_Exercise requirements_.
The expected result is the material below, reproduced exactly from its first line through the line containing "tan 1x1 brick [135,78,175,130]".

_Input_.
========================================================================

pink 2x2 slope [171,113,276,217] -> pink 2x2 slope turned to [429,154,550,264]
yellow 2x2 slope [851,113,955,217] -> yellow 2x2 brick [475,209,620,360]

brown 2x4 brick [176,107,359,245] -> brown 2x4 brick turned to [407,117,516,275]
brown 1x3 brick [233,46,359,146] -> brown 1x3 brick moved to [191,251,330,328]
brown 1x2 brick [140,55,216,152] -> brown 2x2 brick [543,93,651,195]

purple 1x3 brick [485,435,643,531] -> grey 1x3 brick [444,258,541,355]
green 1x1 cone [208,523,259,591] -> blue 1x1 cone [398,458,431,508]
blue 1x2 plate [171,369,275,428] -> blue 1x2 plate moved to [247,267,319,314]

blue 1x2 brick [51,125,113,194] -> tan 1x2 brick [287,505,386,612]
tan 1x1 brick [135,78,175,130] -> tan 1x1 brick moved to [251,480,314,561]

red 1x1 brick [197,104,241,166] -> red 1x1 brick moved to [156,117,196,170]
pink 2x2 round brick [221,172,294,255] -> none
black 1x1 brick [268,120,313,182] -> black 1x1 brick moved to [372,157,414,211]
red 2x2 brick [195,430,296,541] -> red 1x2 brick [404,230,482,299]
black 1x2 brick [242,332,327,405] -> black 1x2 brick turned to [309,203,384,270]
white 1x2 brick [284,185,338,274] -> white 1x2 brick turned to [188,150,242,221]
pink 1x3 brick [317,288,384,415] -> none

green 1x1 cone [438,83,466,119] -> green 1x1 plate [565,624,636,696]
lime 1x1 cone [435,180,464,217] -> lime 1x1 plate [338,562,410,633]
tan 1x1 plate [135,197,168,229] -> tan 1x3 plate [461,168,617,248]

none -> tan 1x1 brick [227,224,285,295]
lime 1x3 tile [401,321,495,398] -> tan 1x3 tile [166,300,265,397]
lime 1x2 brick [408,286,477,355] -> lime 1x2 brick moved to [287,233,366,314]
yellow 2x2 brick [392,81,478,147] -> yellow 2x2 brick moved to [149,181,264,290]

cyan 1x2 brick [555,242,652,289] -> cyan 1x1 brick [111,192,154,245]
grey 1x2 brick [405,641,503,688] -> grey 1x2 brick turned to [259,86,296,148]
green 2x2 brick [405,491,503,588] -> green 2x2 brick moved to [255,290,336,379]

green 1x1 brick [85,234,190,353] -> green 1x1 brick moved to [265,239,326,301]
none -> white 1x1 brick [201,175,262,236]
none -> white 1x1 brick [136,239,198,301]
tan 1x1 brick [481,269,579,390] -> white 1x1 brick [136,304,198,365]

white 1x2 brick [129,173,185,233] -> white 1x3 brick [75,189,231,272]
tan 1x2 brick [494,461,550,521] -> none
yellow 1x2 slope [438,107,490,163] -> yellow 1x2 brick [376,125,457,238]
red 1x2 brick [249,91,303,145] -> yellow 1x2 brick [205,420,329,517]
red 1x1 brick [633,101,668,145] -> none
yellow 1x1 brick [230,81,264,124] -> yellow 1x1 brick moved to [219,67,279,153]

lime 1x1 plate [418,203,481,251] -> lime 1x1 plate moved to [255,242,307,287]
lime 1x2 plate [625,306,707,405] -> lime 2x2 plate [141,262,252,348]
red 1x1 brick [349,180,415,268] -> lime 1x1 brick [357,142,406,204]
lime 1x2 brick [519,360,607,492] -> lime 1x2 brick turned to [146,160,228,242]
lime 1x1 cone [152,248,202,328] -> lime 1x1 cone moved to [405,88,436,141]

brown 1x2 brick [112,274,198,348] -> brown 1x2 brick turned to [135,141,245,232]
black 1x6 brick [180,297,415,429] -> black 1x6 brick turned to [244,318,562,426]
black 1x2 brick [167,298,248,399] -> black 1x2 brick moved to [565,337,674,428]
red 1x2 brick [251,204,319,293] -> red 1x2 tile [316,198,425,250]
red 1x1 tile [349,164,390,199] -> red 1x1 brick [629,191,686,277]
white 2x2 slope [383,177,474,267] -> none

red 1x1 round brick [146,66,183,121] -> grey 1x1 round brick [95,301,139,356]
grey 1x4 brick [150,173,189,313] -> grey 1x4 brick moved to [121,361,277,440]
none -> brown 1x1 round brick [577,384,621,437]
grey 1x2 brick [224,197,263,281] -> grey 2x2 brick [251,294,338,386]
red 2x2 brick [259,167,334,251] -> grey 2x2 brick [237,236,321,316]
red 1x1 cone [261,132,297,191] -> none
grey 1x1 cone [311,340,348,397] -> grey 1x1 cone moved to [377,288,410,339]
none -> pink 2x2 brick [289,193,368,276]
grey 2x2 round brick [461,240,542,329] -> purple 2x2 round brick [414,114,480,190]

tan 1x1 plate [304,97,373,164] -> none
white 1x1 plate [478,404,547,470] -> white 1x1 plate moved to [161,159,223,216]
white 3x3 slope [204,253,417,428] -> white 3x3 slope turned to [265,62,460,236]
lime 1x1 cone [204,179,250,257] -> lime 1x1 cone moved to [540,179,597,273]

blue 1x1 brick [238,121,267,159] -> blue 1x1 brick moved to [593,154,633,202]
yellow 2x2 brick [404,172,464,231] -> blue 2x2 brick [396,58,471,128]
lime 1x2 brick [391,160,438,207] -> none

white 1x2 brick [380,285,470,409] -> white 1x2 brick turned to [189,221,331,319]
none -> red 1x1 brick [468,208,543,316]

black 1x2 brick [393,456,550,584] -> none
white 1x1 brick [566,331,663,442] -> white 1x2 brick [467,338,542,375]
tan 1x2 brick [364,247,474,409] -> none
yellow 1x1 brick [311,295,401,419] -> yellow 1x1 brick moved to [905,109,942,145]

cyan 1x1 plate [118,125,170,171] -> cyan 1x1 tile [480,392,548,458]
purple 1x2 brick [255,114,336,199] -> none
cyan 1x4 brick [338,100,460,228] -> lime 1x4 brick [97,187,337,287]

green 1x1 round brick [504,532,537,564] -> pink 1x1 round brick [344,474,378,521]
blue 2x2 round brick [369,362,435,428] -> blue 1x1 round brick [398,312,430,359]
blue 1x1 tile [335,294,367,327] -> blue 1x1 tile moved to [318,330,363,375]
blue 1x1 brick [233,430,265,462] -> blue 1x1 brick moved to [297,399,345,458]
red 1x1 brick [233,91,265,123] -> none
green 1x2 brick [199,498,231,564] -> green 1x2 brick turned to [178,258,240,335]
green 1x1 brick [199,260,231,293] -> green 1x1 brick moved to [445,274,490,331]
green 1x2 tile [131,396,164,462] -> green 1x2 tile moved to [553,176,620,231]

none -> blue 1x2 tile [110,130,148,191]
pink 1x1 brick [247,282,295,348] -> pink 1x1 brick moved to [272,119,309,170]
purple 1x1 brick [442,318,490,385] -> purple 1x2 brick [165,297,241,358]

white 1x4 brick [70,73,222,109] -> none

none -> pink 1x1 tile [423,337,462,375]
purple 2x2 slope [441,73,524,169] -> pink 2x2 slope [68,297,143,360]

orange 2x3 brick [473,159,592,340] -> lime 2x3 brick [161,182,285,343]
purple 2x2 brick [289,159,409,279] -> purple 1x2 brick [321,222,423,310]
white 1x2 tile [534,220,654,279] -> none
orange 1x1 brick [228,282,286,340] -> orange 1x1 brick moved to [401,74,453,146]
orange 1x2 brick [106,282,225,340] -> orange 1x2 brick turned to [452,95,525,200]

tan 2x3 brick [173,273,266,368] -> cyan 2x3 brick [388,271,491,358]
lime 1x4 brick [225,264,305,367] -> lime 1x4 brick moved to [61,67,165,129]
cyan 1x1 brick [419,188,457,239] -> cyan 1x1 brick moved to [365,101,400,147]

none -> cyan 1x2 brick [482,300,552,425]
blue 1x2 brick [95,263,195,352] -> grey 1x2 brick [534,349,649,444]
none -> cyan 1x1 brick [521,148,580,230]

========================================================================

_Task result_.
pink 2x2 slope [171,113,276,217] -> pink 2x2 slope turned to [429,154,550,264]
yellow 2x2 slope [851,113,955,217] -> yellow 2x2 brick [475,209,620,360]

brown 2x4 brick [176,107,359,245] -> brown 2x4 brick turned to [407,117,516,275]
brown 1x3 brick [233,46,359,146] -> brown 1x3 brick moved to [191,251,330,328]
brown 1x2 brick [140,55,216,152] -> brown 2x2 brick [543,93,651,195]

purple 1x3 brick [485,435,643,531] -> grey 1x3 brick [444,258,541,355]
green 1x1 cone [208,523,259,591] -> blue 1x1 cone [398,458,431,508]
blue 1x2 plate [171,369,275,428] -> blue 1x2 plate moved to [247,267,319,314]

blue 1x2 brick [51,125,113,194] -> tan 1x2 brick [287,505,386,612]
tan 1x1 brick [135,78,175,130] -> tan 1x1 brick moved to [251,480,314,561]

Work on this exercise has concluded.